**Exercise description**
Give back exactly the line containing "Imports - Calc: [591,850,918,1113]" and all that follow it in the data below, with the pictures left out.

**Records for this exercise**
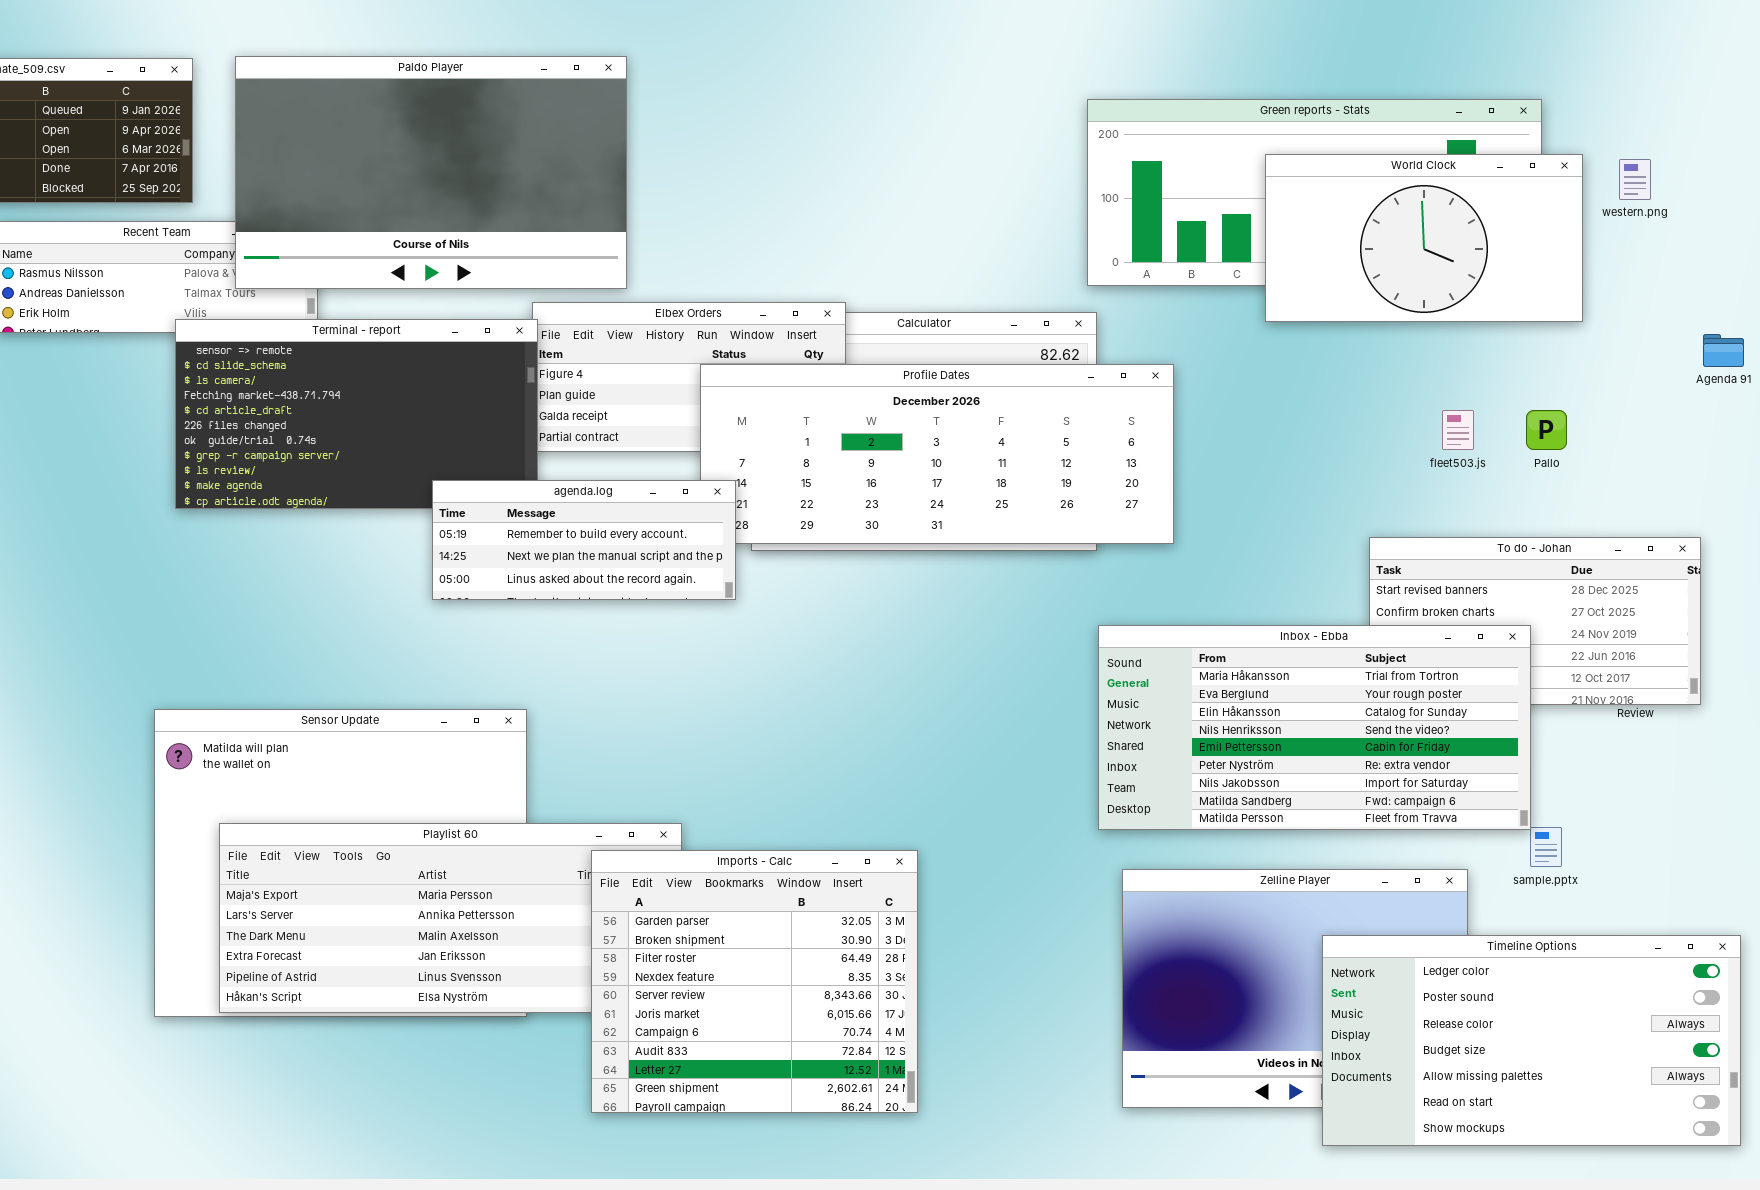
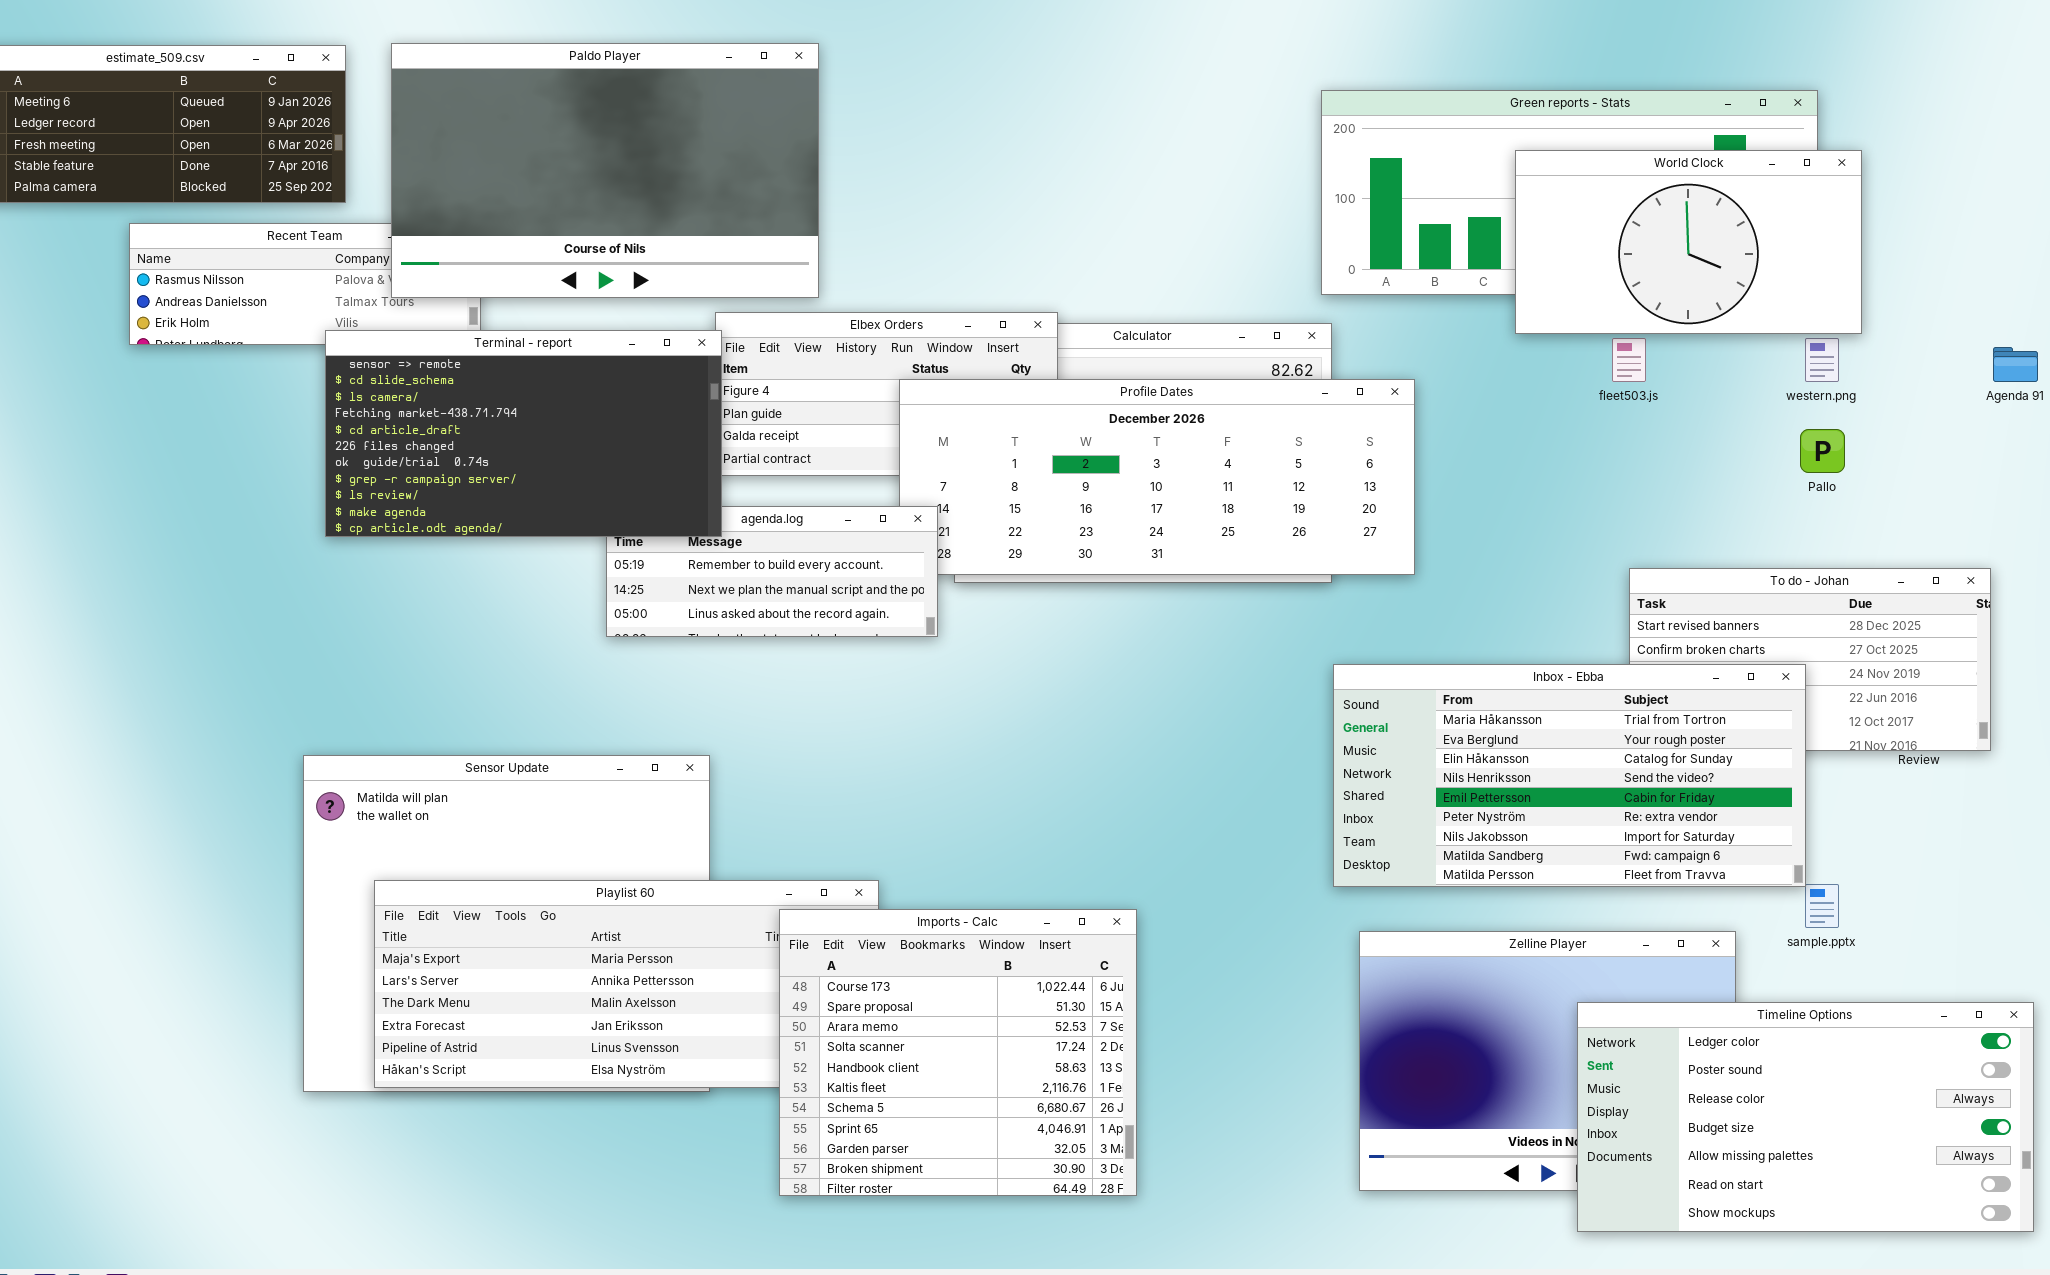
western.png: [1619,159,1651,200] -> [1805,338,1839,382], moved
Terminal - report: [175,319,538,509] -> [325,330,722,537], raised
fleet503.js: [1442,410,1474,450] -> [1612,338,1646,382], moved
Imports - Calc: [591,850,918,1113] -> [779,909,1137,1196], scrolled up 8 rows

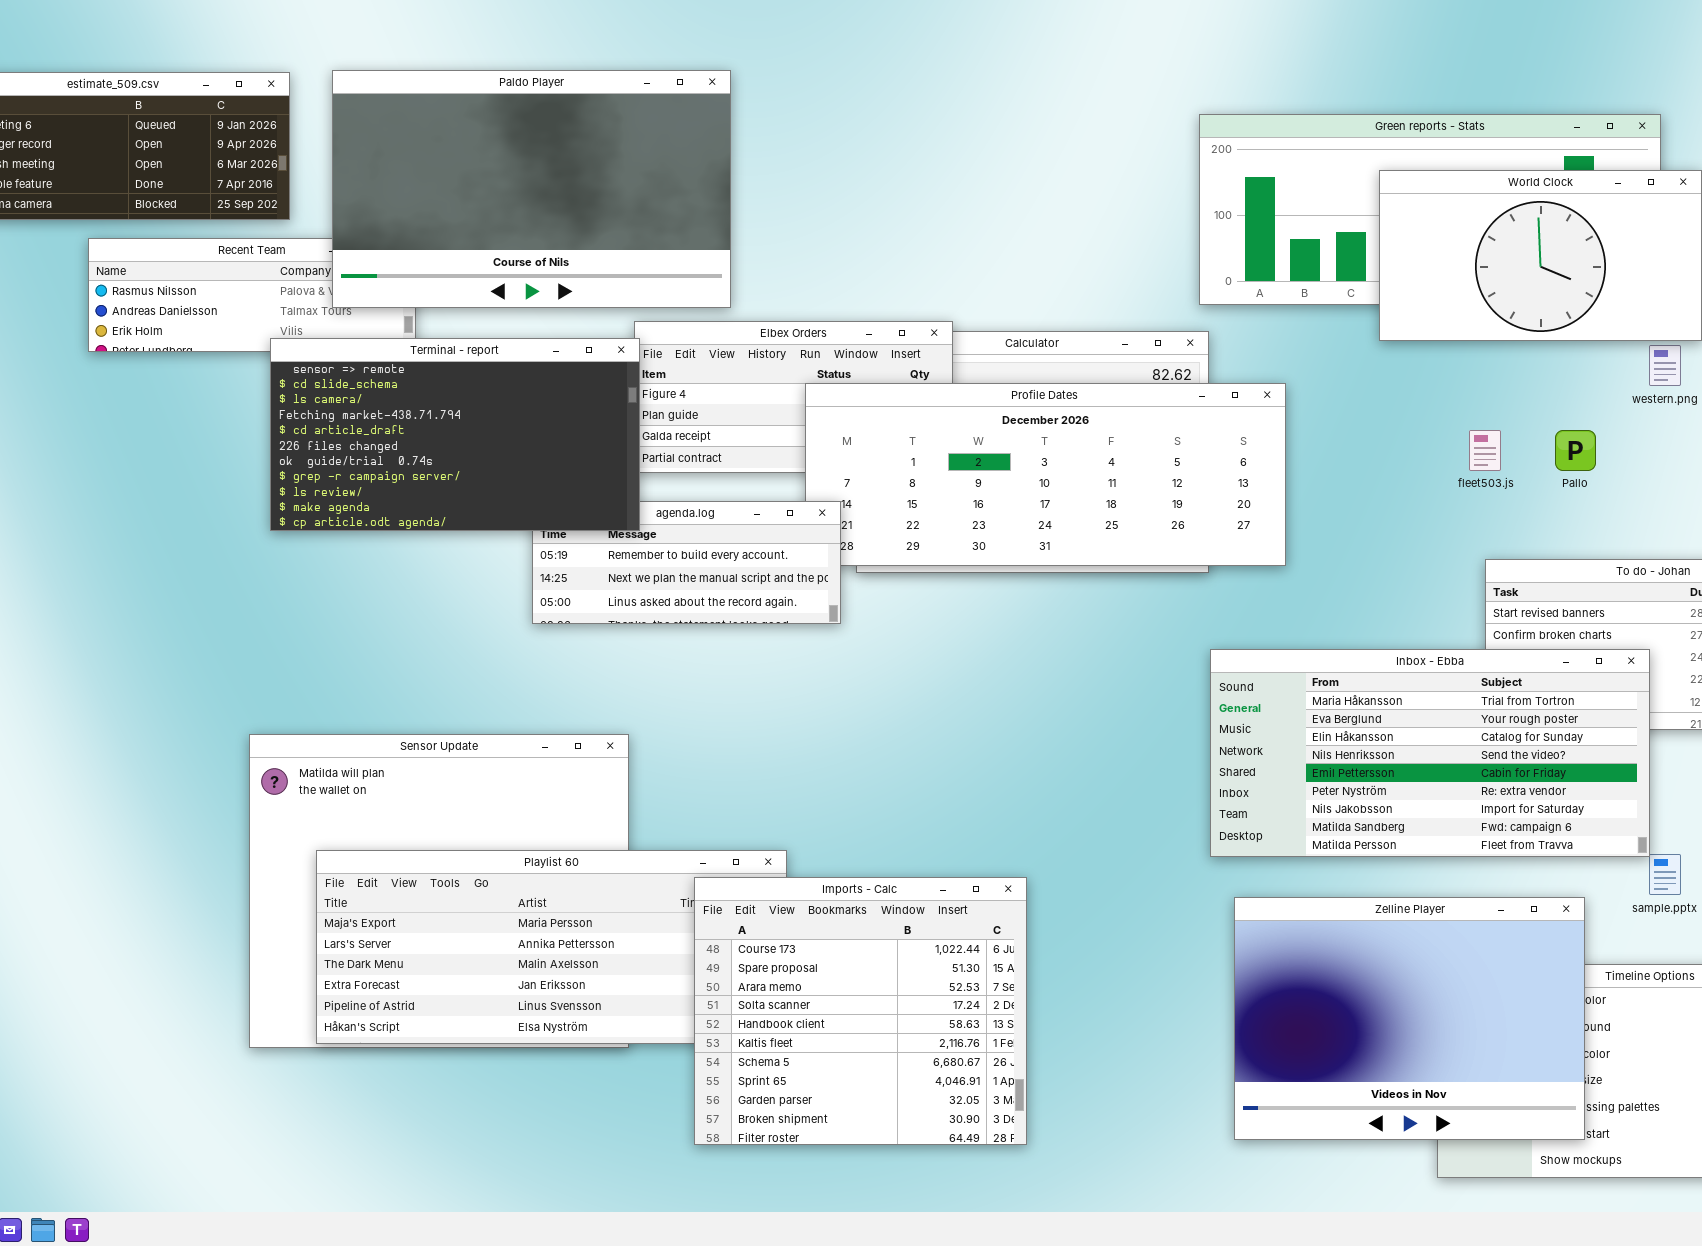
fleet503.js: [1612,338,1646,382] -> [1469,430,1501,471], moved
Pallo: [1800,429,1845,473] -> [1555,430,1596,471], moved
Zelline Player: [1359,931,1736,1191] -> [1234,897,1585,1140], raised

**Response to this task**
Imports - Calc: [591,850,918,1113] -> [779,909,1137,1196], scrolled up 8 rows

fleet503.js: [1612,338,1646,382] -> [1469,430,1501,471], moved
Pallo: [1800,429,1845,473] -> [1555,430,1596,471], moved
Zelline Player: [1359,931,1736,1191] -> [1234,897,1585,1140], raised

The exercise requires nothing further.